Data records

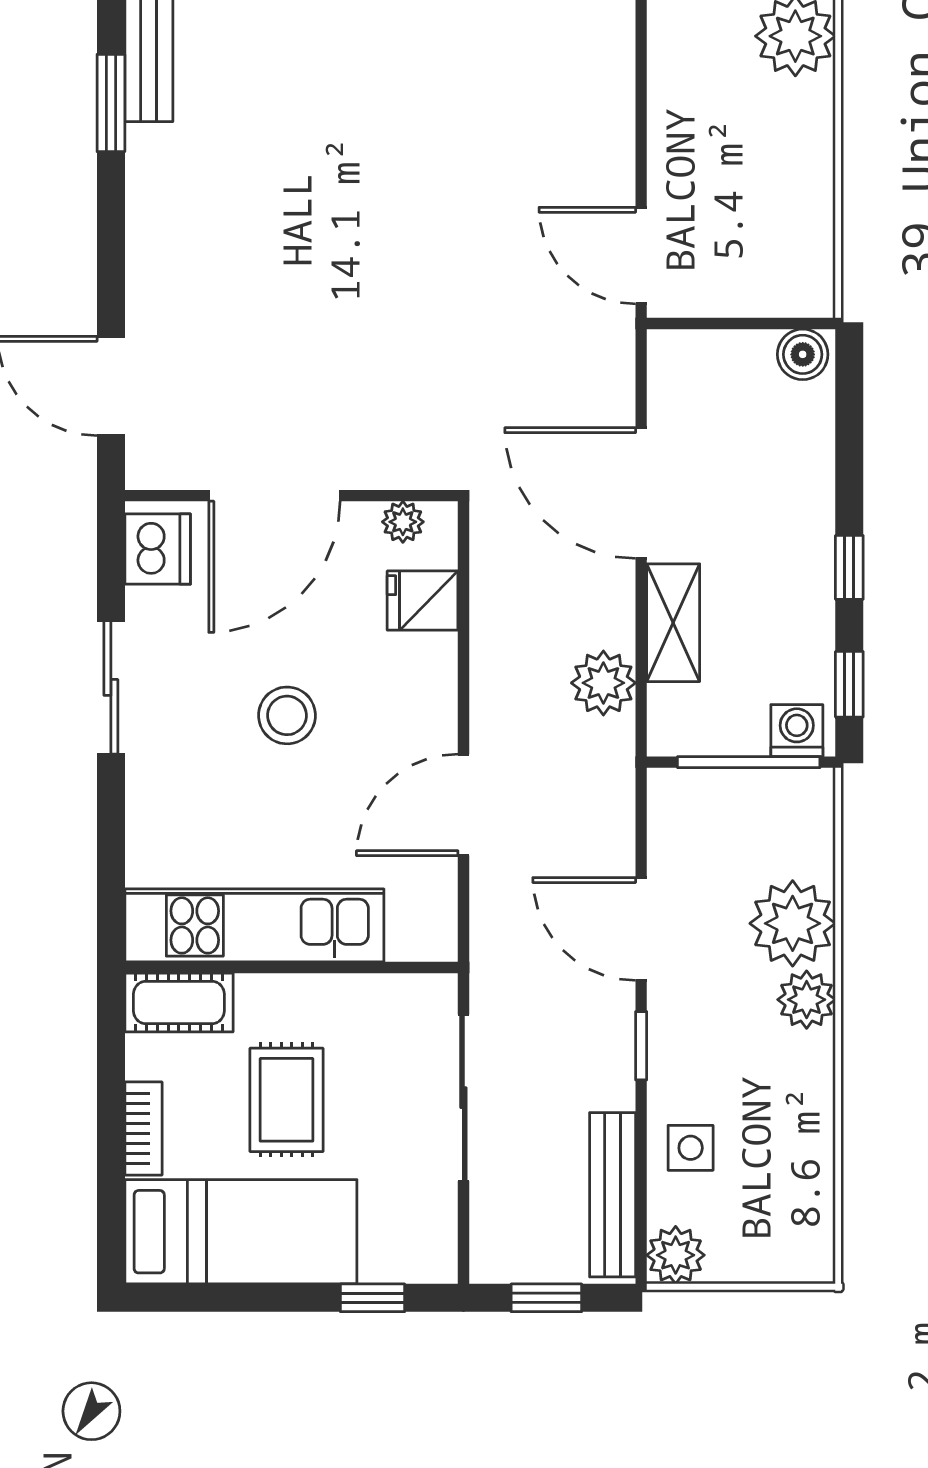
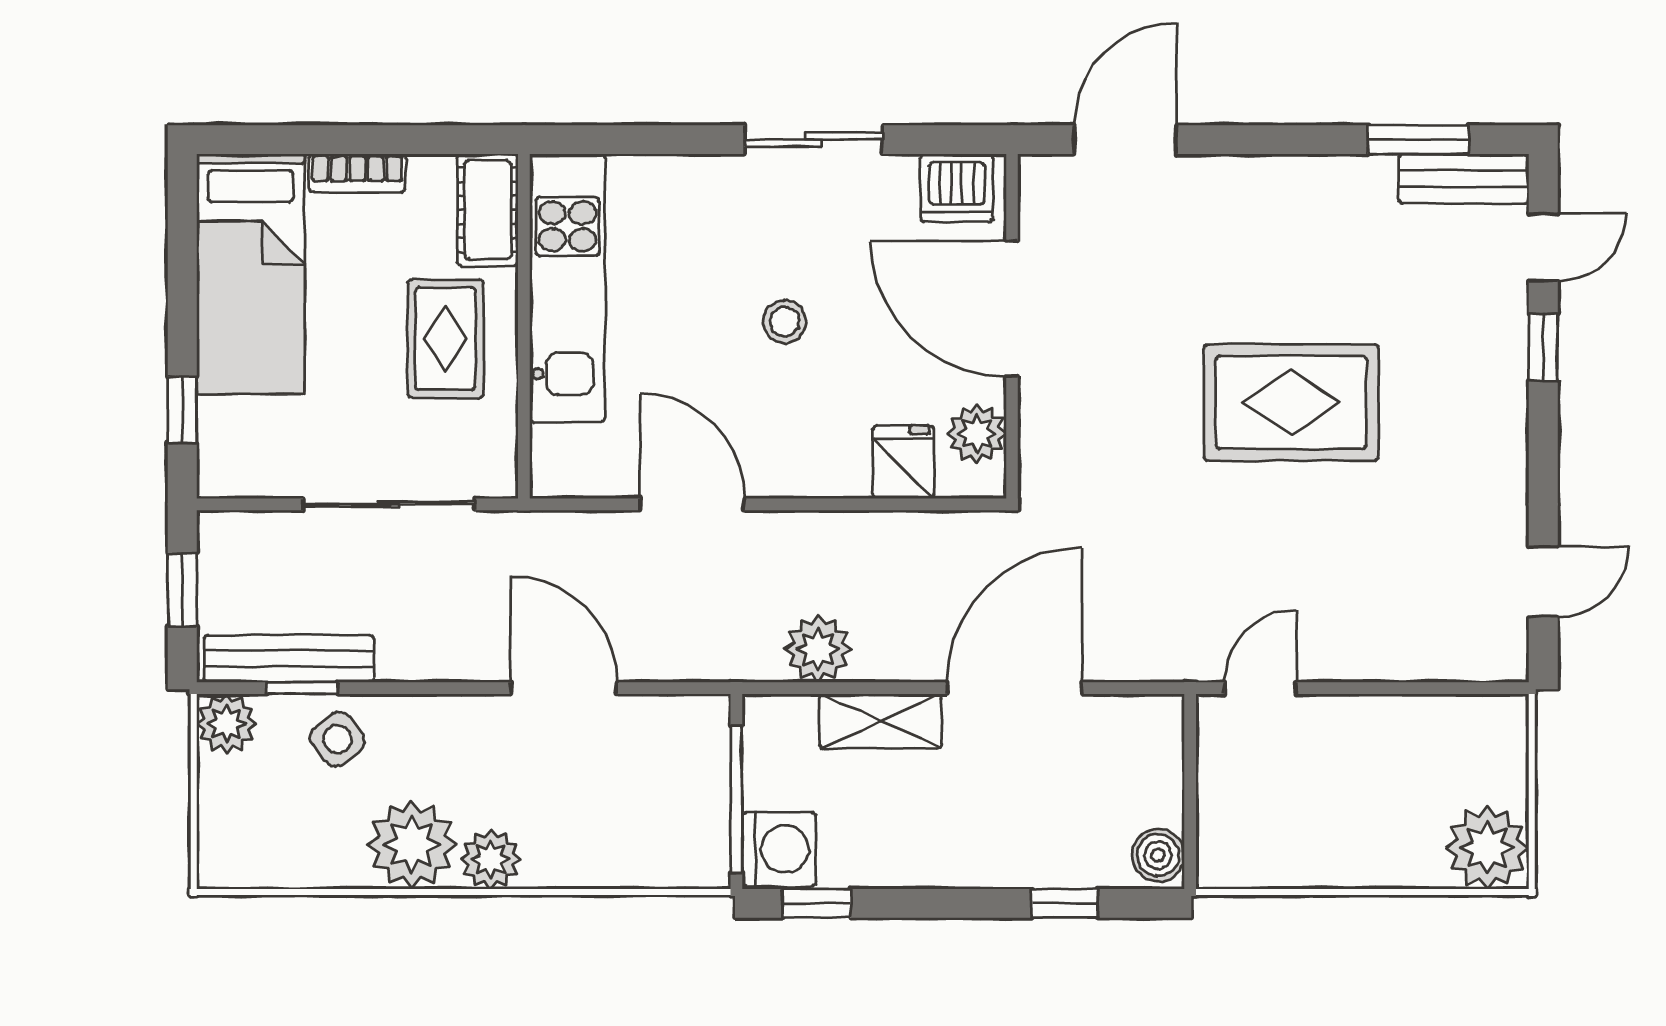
rug: (365, 226) -> (1291, 402), added
door: (641, 256) -> (1260, 688), width x0.73
plant: (403, 522) -> (977, 434), width x1.38, depth x1.38
window: (849, 567) -> (1065, 903), moved
stool: (287, 715) -> (785, 322), width x0.73, depth x0.73
washing machine: (797, 731) -> (779, 849), width x1.38, depth x1.38
plant: (793, 923) -> (412, 845), moved
door: (641, 929) -> (564, 688), hinge flipped
window: (641, 1046) -> (302, 688), moved
rug: (287, 1100) -> (445, 339), moved, turned 90
side table: (691, 1148) -> (337, 739), turned -37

_WHAT YOU NEED TO DO_.
With the line containing "window: (641, 1046) -> (302, 688), moved" as the first and the last line above as the final one, copy those lines exactly and no others.

_RESULT OF THIS TASK_.
window: (641, 1046) -> (302, 688), moved
rug: (287, 1100) -> (445, 339), moved, turned 90
side table: (691, 1148) -> (337, 739), turned -37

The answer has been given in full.